- _Aim of the task_
Type the data below again exactly. Omit all pictures.

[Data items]
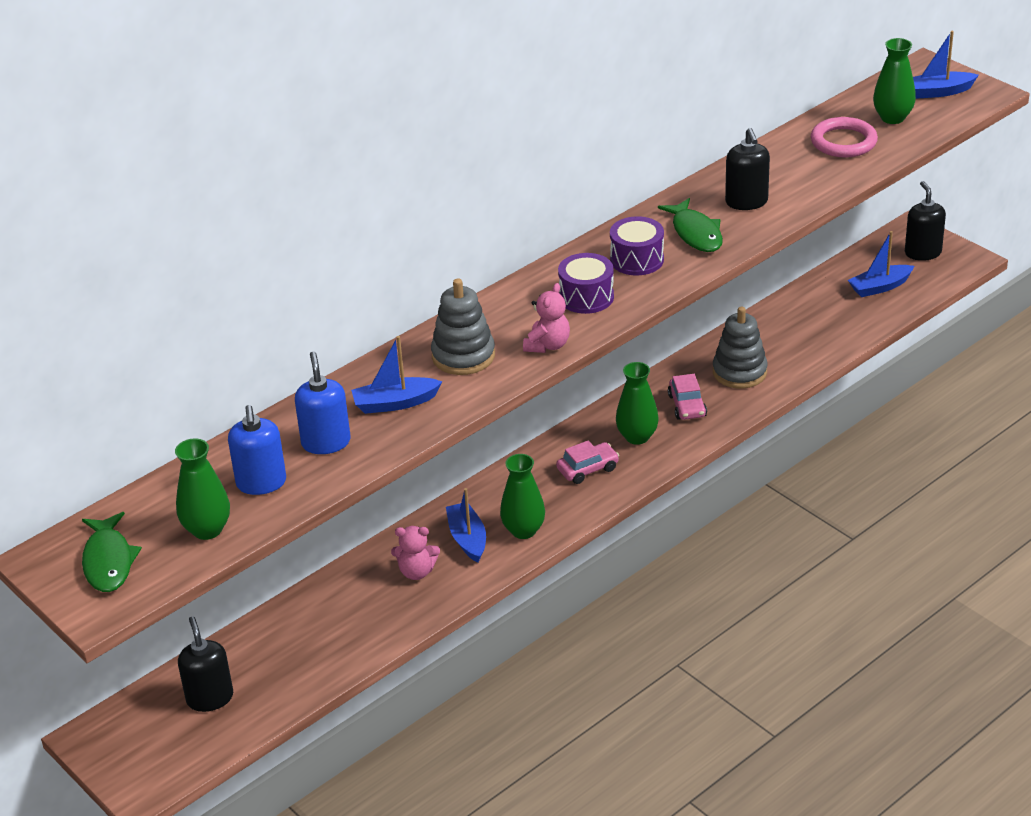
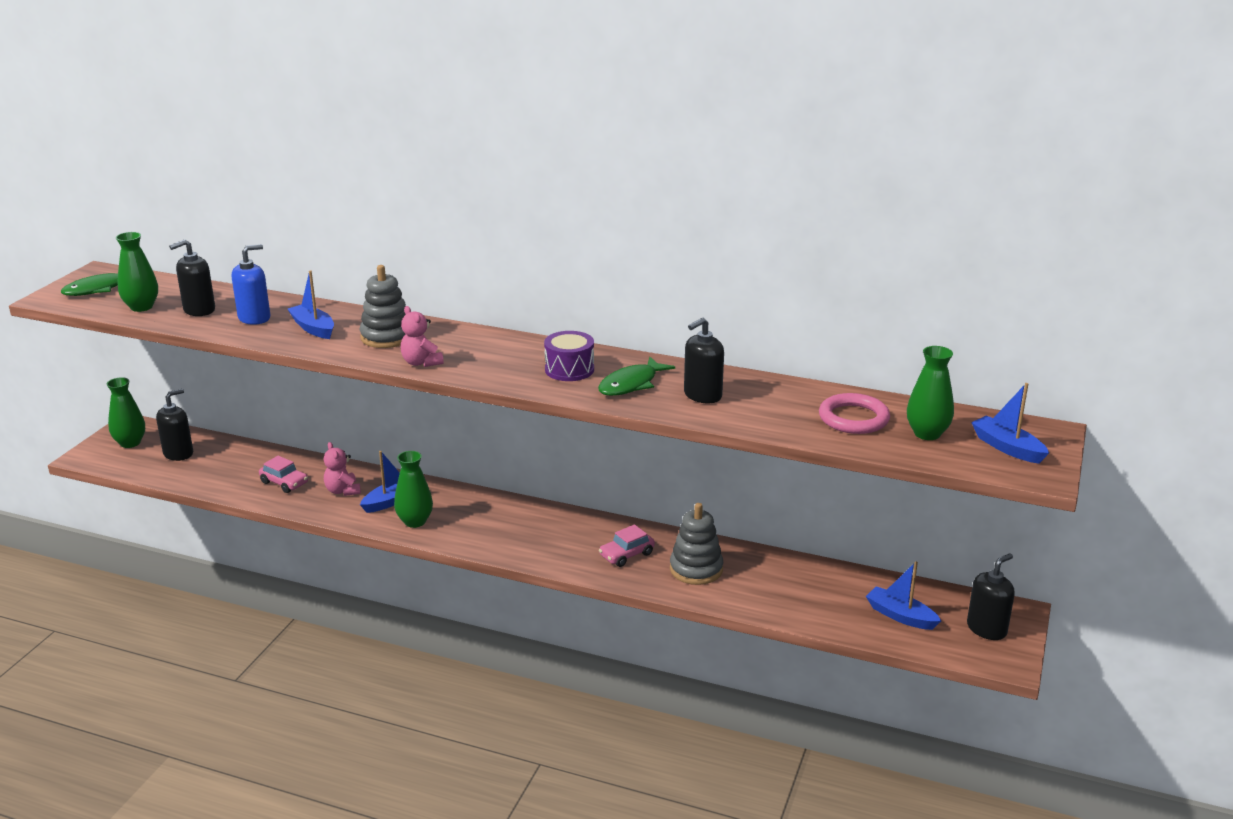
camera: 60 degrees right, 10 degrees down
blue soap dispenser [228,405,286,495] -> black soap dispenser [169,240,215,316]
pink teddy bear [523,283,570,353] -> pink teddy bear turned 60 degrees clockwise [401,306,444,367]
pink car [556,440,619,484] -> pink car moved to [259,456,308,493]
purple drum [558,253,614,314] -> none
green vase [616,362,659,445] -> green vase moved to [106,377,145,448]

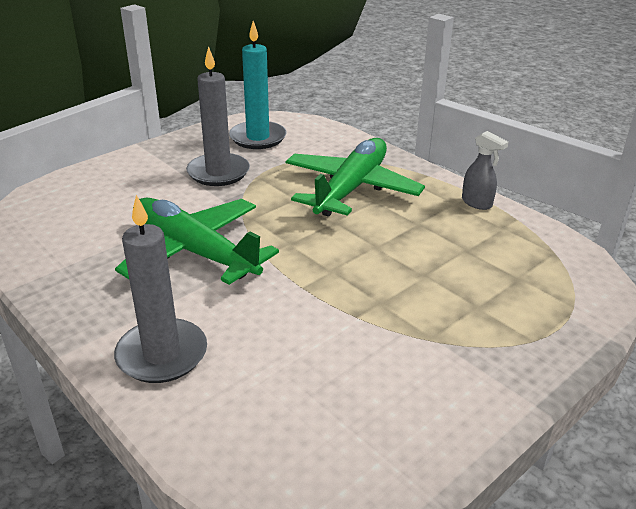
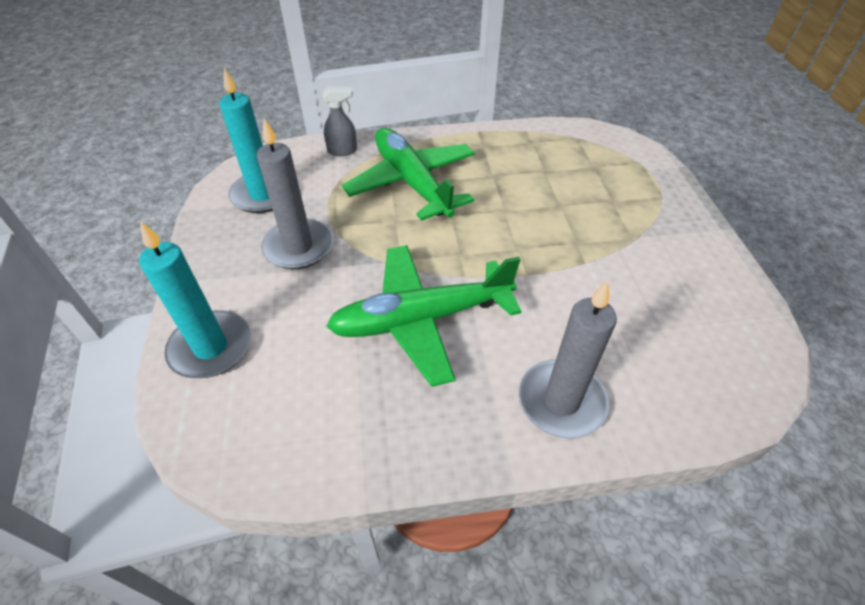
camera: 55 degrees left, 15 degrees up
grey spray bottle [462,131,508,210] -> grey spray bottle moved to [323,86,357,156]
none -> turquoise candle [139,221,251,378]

- _Answer to this exercise_
camera: 60 degrees right, 10 degrees down
blue soap dispenser [228,405,286,495] -> black soap dispenser [169,240,215,316]
pink teddy bear [523,283,570,353] -> pink teddy bear turned 60 degrees clockwise [401,306,444,367]
pink car [556,440,619,484] -> pink car moved to [259,456,308,493]
purple drum [558,253,614,314] -> none
green vase [616,362,659,445] -> green vase moved to [106,377,145,448]

camera: 55 degrees left, 15 degrees up
grey spray bottle [462,131,508,210] -> grey spray bottle moved to [323,86,357,156]
none -> turquoise candle [139,221,251,378]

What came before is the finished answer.